■ What to produce
Spot each line in the records below where the word "none" occurs, then copy it.

■ Data provided
===============
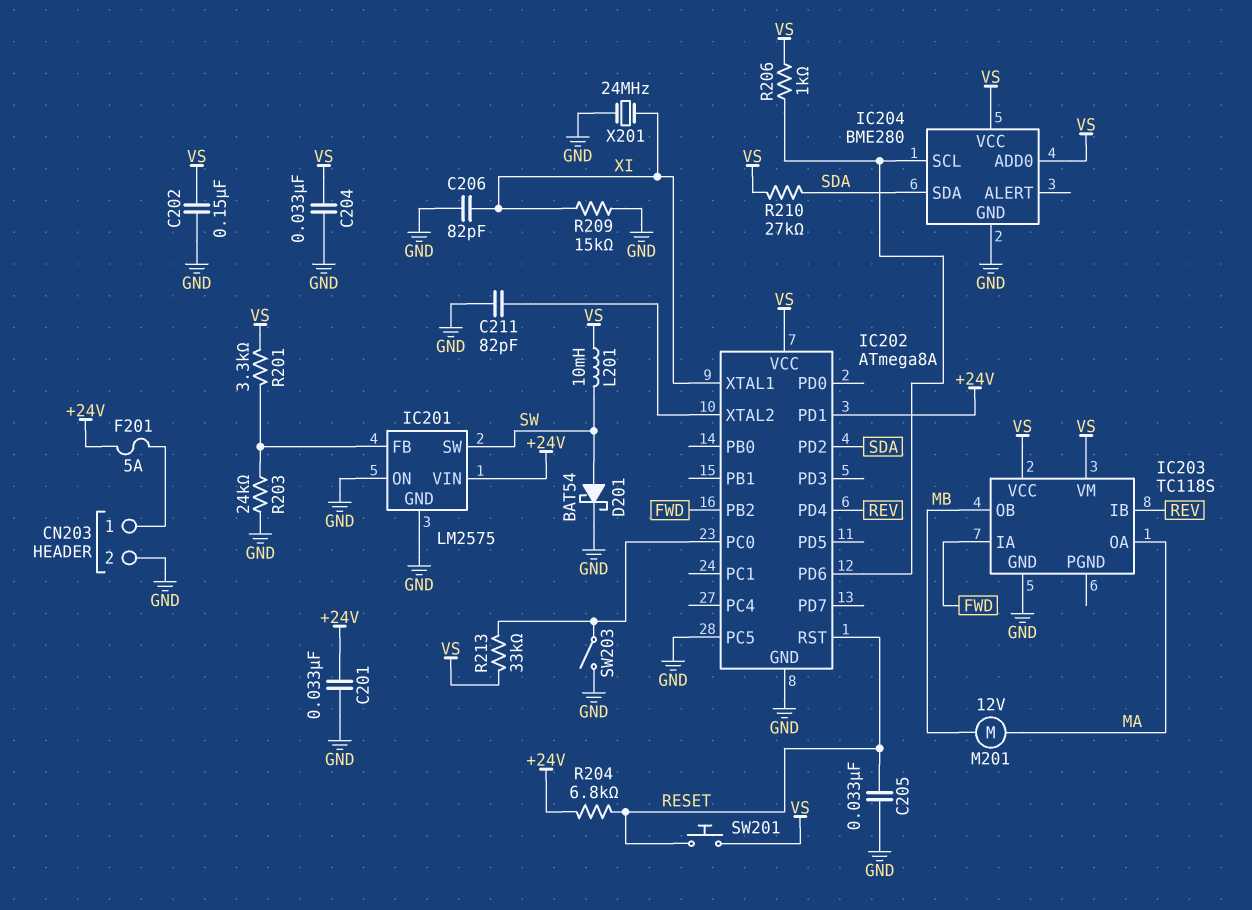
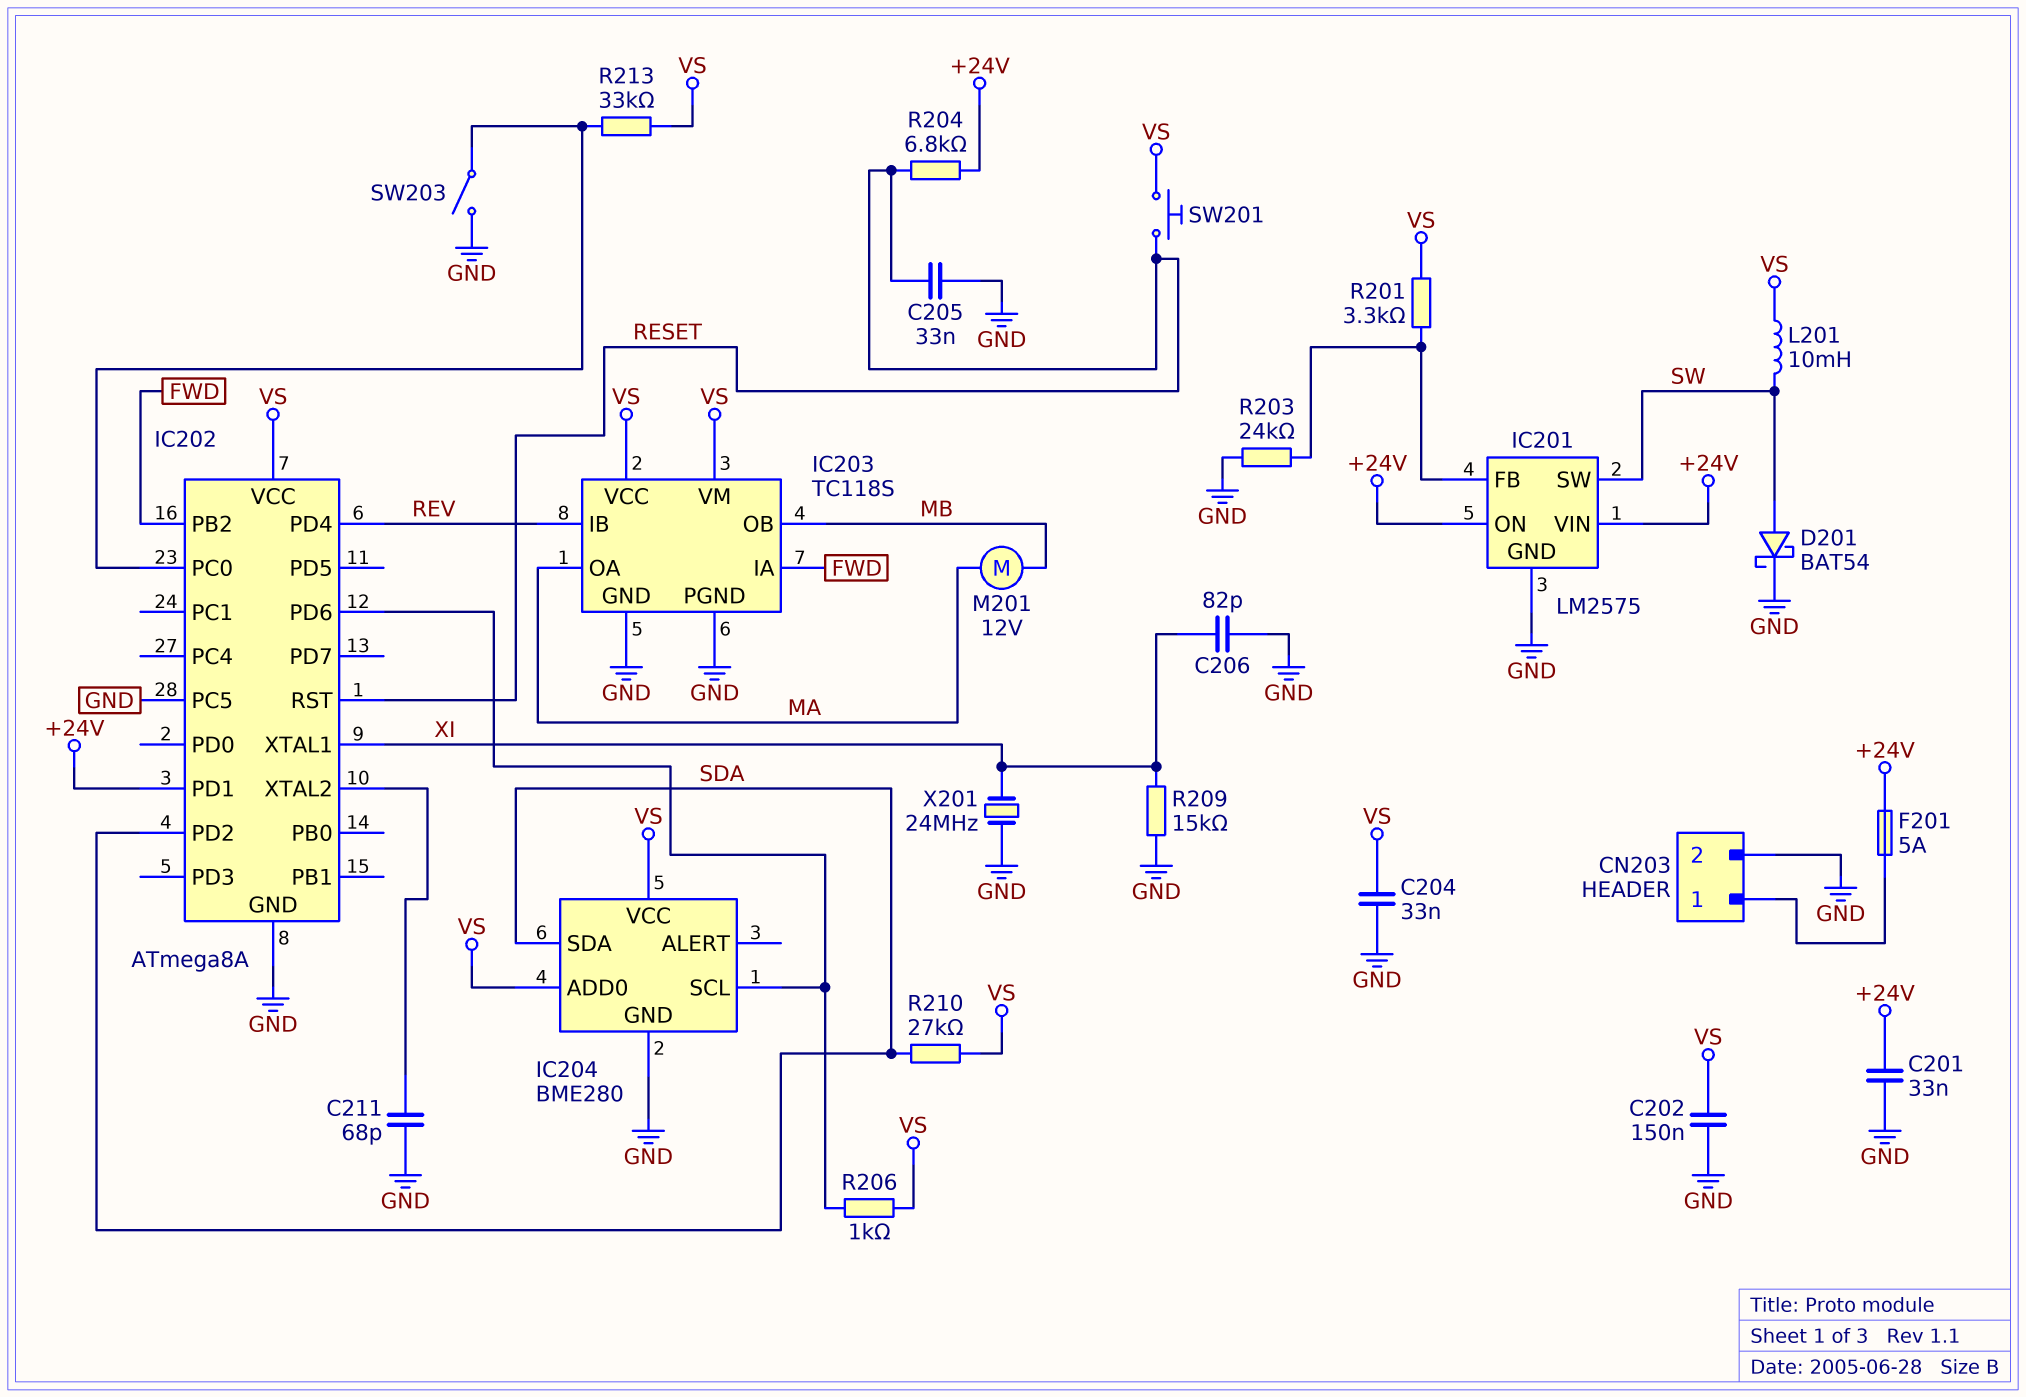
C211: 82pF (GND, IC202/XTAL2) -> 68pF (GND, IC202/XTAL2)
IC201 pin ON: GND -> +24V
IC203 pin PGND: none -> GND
===============
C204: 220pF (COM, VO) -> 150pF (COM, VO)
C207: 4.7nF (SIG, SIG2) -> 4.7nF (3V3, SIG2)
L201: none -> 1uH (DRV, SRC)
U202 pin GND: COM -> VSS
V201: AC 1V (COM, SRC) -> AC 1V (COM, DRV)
===============
■ Task solution
IC203 pin PGND: none -> GND
L201: none -> 1uH (DRV, SRC)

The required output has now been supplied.